Leaving out all pictures, write down exactly the lines from the one containing "DIGITS pin CLK: D6 -> D8" through the last line of the material.

○ ○ ○

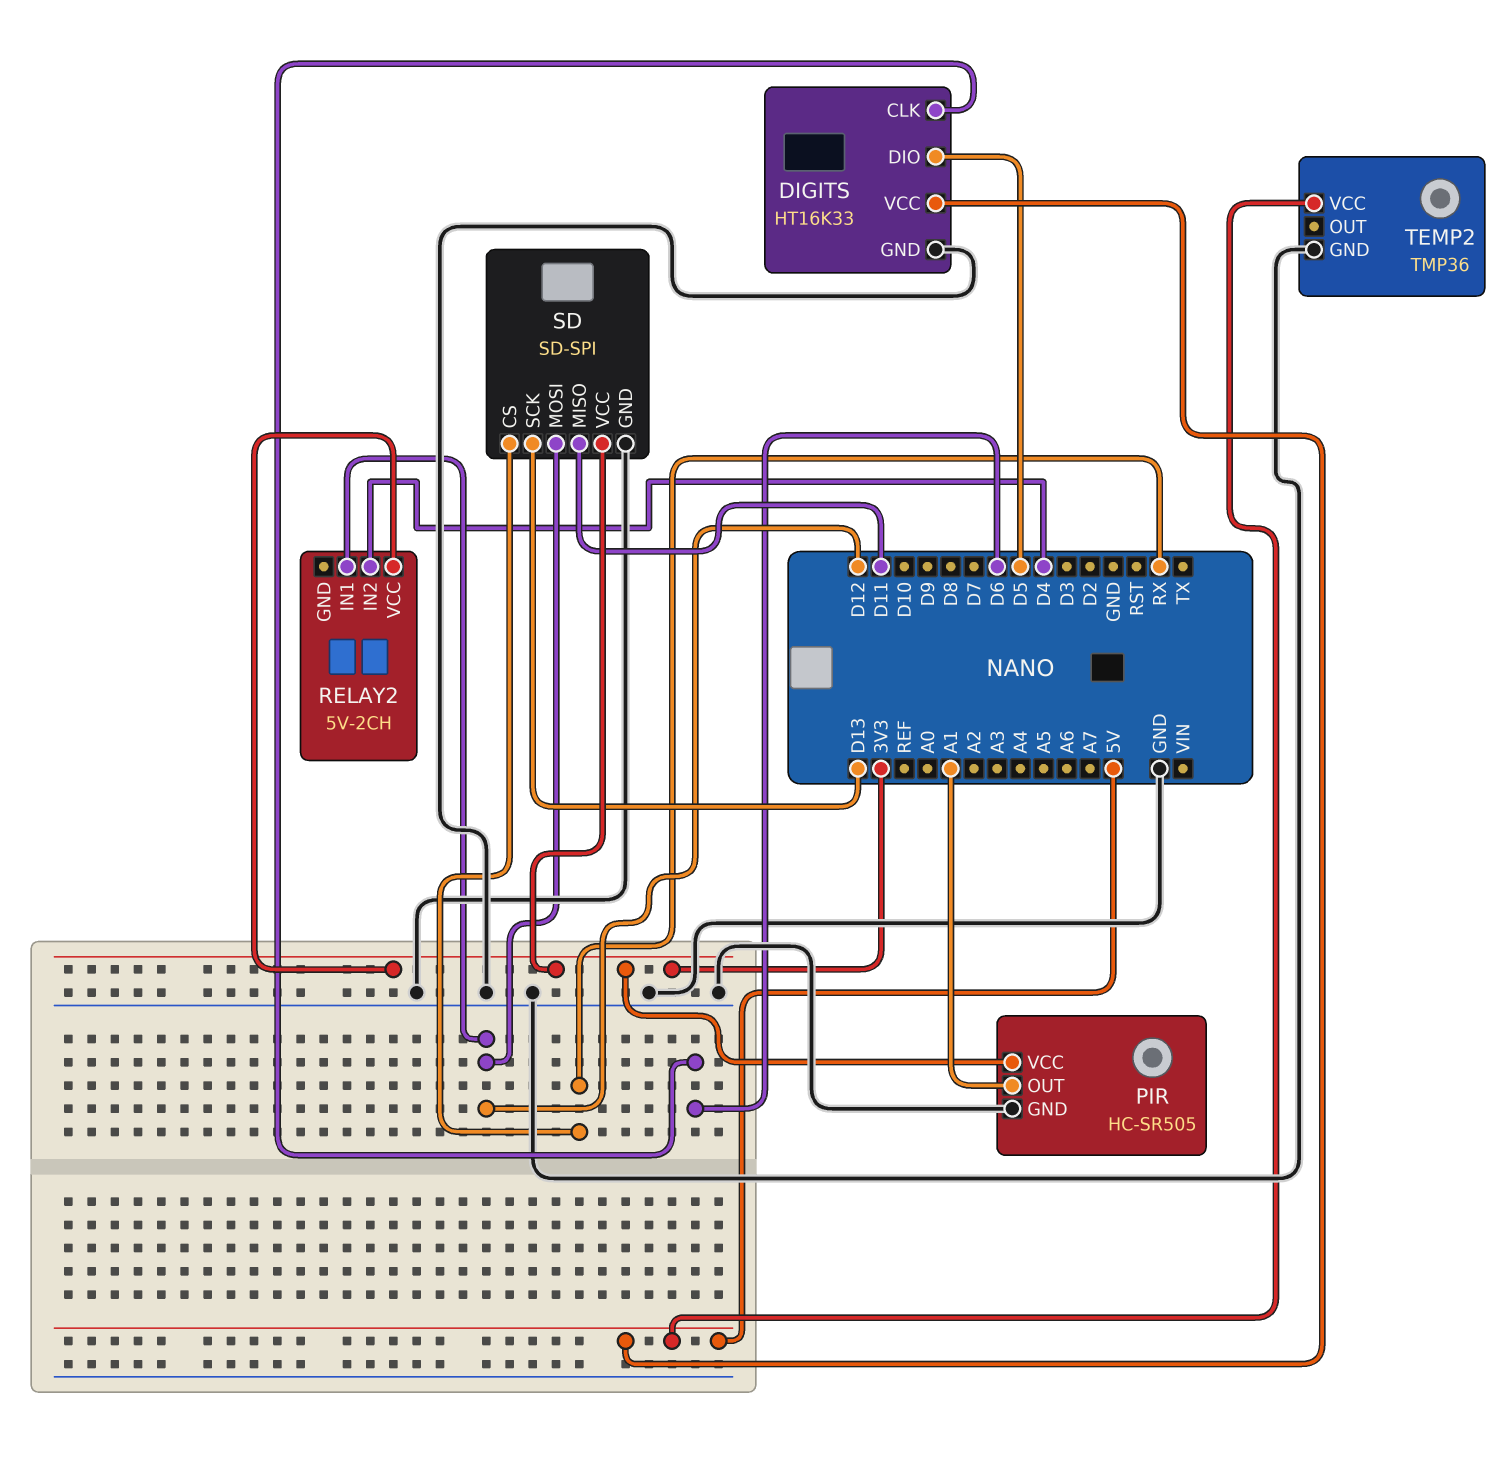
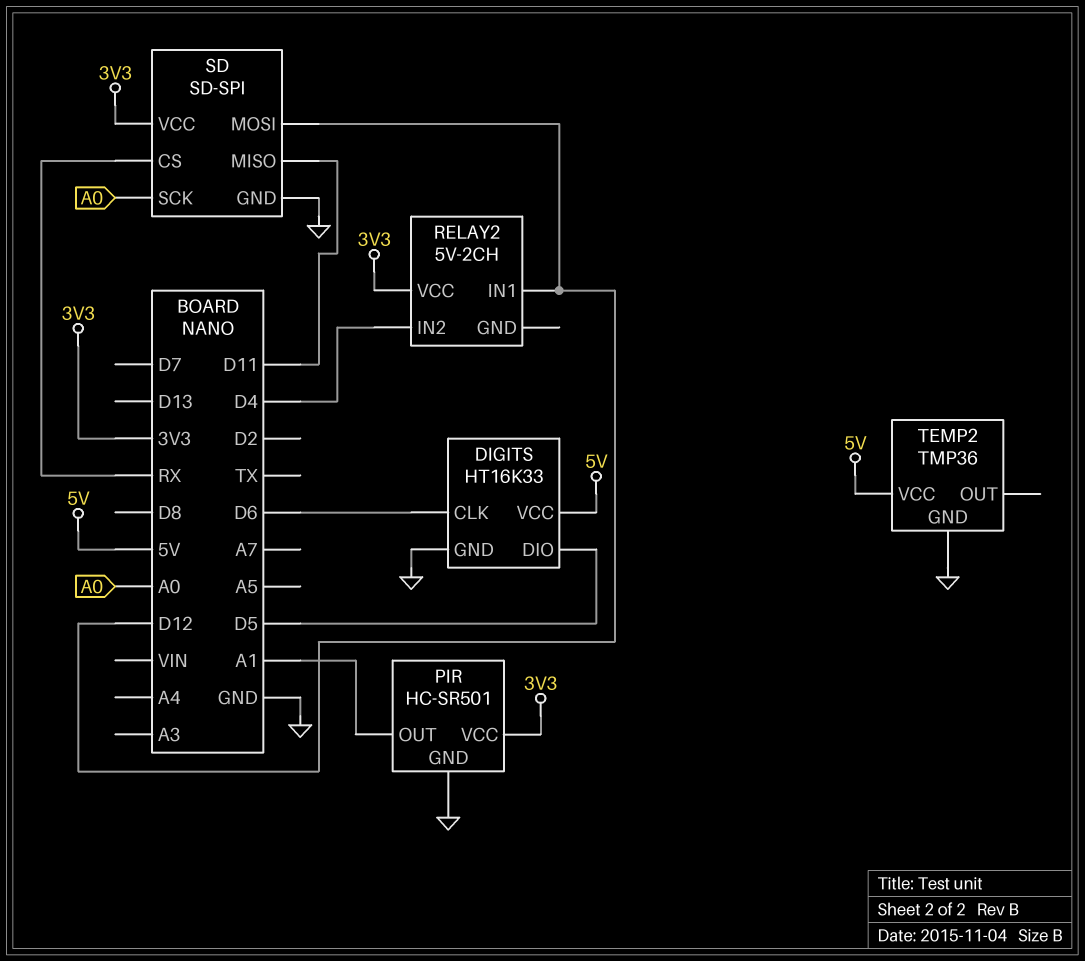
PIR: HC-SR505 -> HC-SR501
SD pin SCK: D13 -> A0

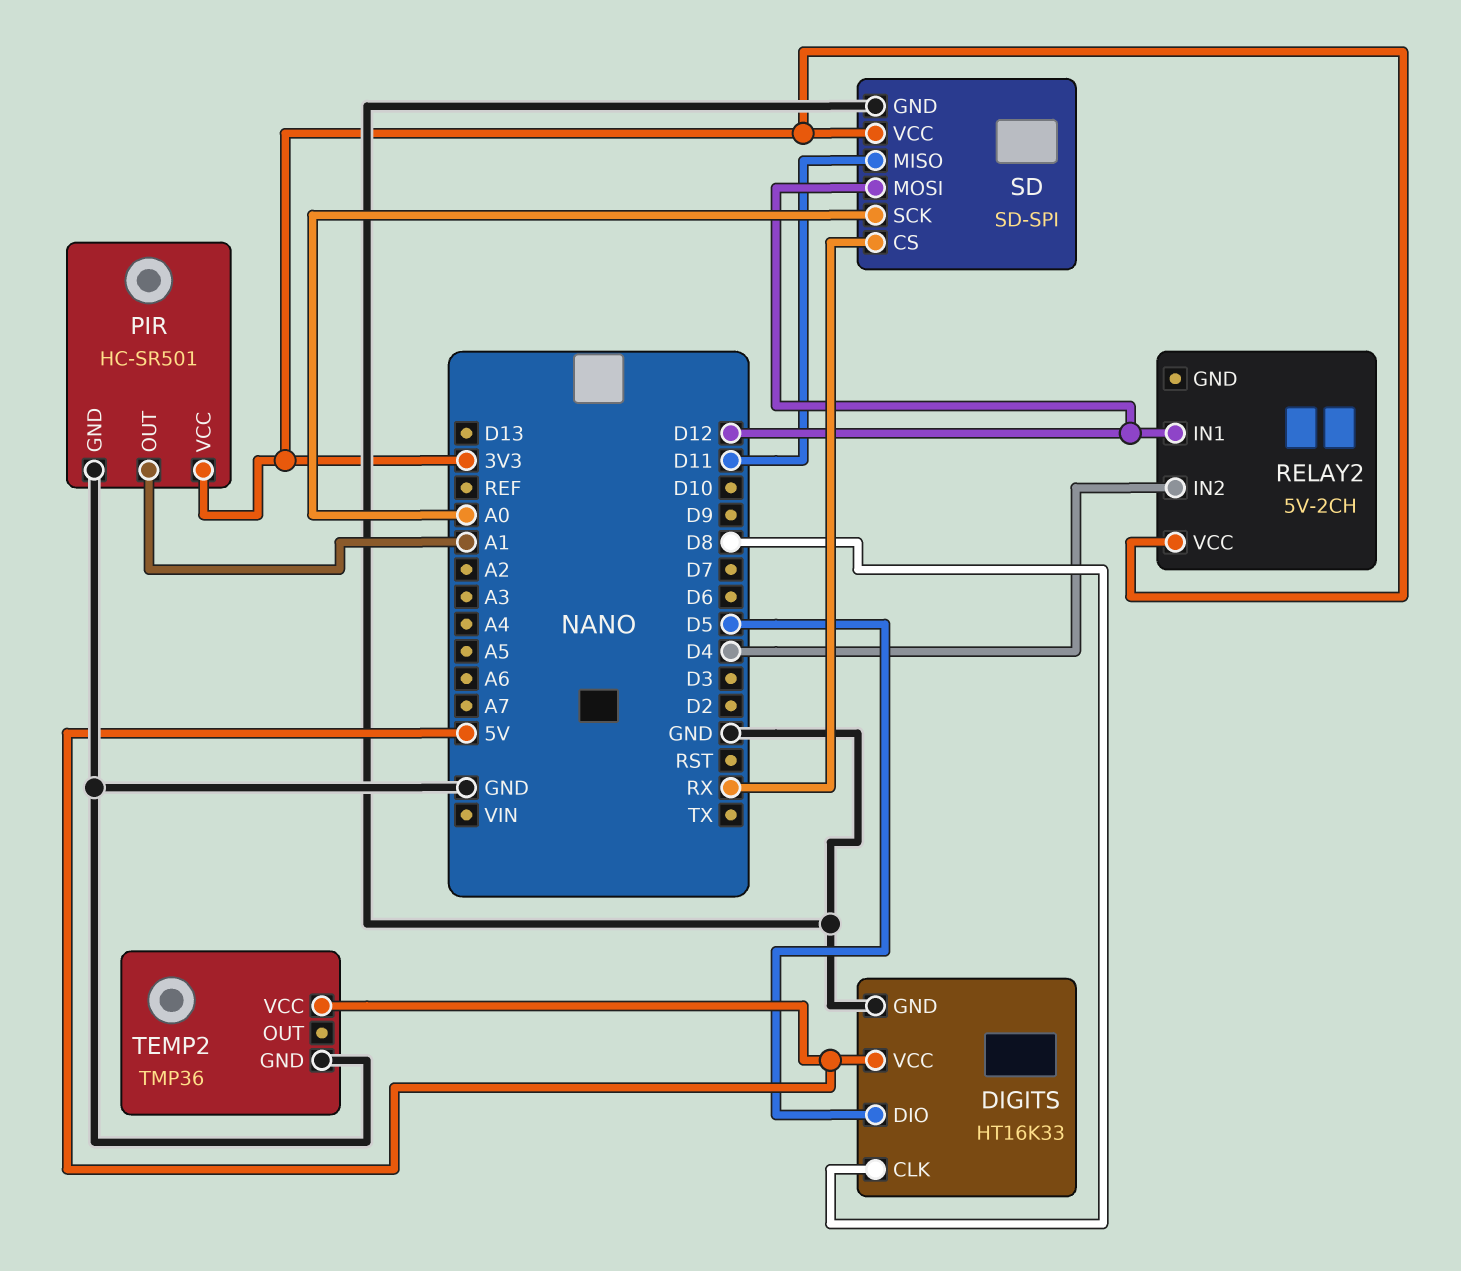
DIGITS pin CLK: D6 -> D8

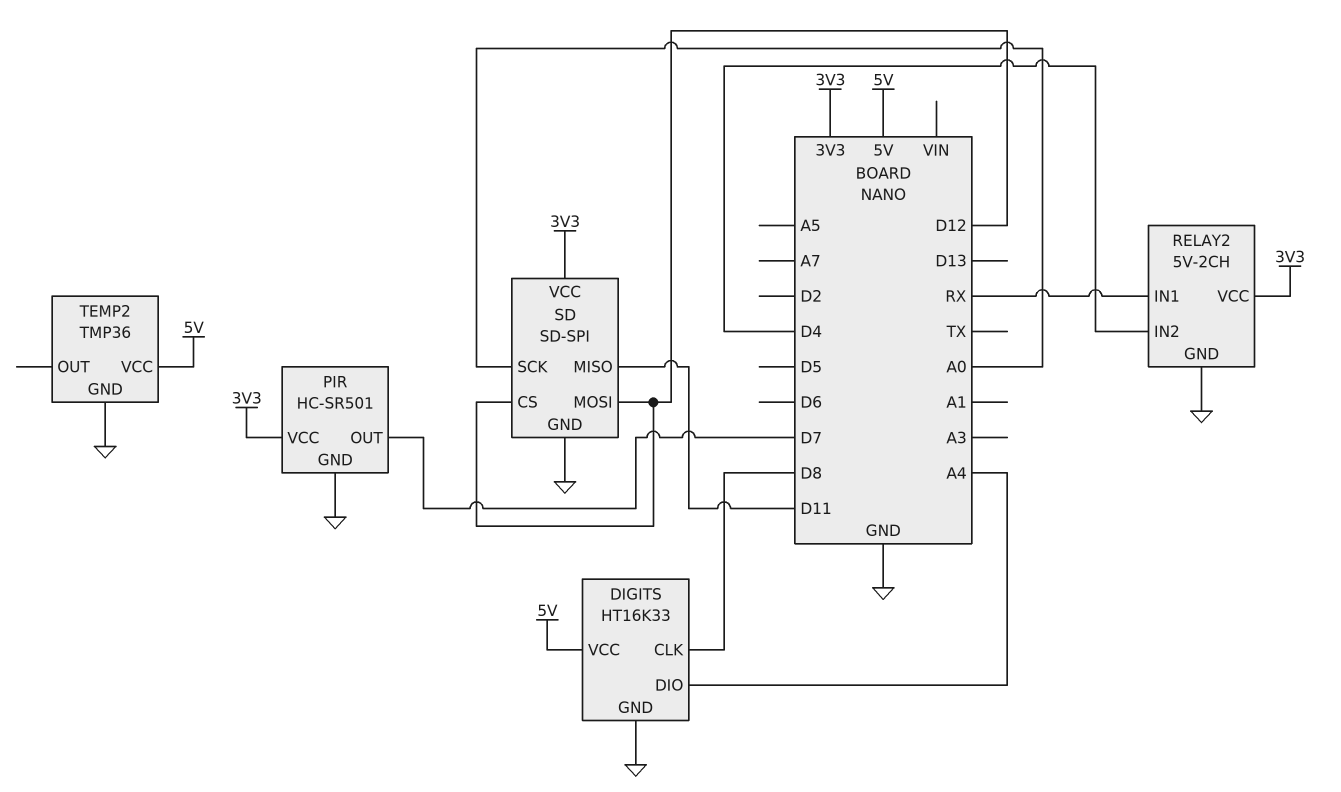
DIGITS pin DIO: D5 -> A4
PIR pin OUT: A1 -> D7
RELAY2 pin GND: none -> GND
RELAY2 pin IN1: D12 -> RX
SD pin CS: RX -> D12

○ ○ ○

▸ **ANSWER TO THE PROBLEM**
DIGITS pin CLK: D6 -> D8

DIGITS pin DIO: D5 -> A4
PIR pin OUT: A1 -> D7
RELAY2 pin GND: none -> GND
RELAY2 pin IN1: D12 -> RX
SD pin CS: RX -> D12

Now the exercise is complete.